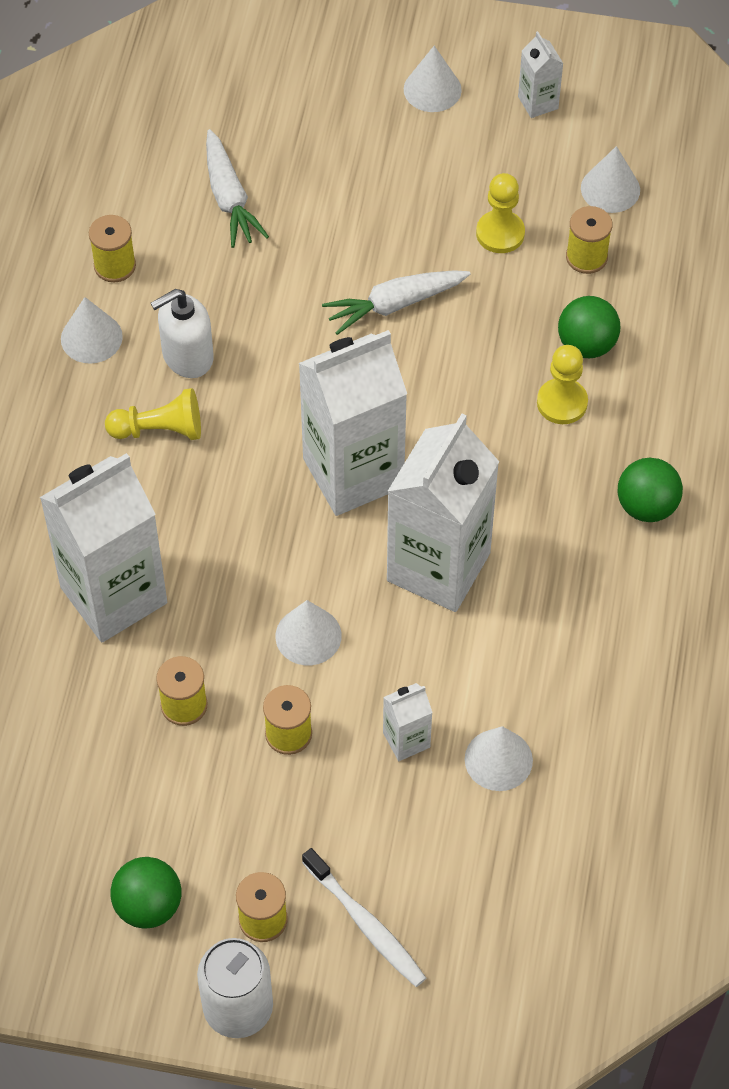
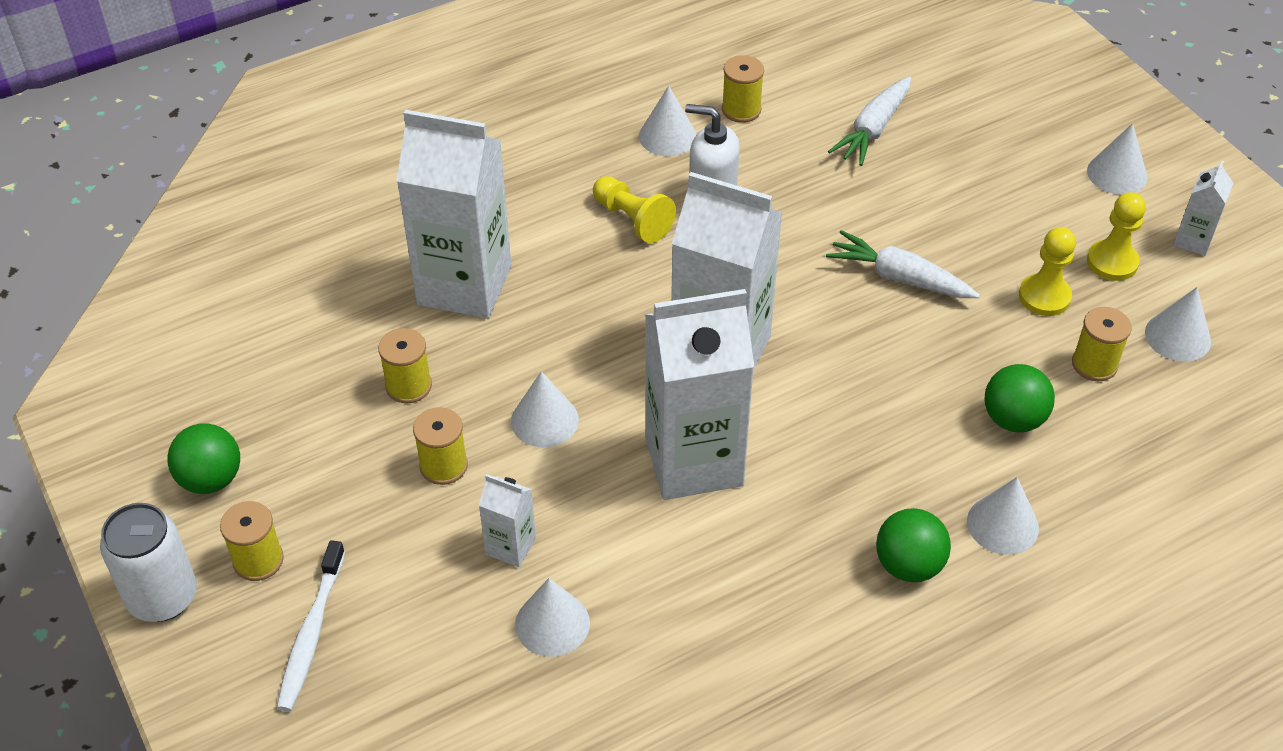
camera: 50 degrees right, 10 degrees down
(562, 403) = (939, 440): yellow pawn -> yellow pawn (1112, 262)
(664, 424) = (1002, 524): none -> white cone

------------

Problem statement:
In repeating the lines above, keep the wording exact and leave every picture out.

Exercise answer:
camera: 50 degrees right, 10 degrees down
(562, 403) = (939, 440): yellow pawn -> yellow pawn (1112, 262)
(664, 424) = (1002, 524): none -> white cone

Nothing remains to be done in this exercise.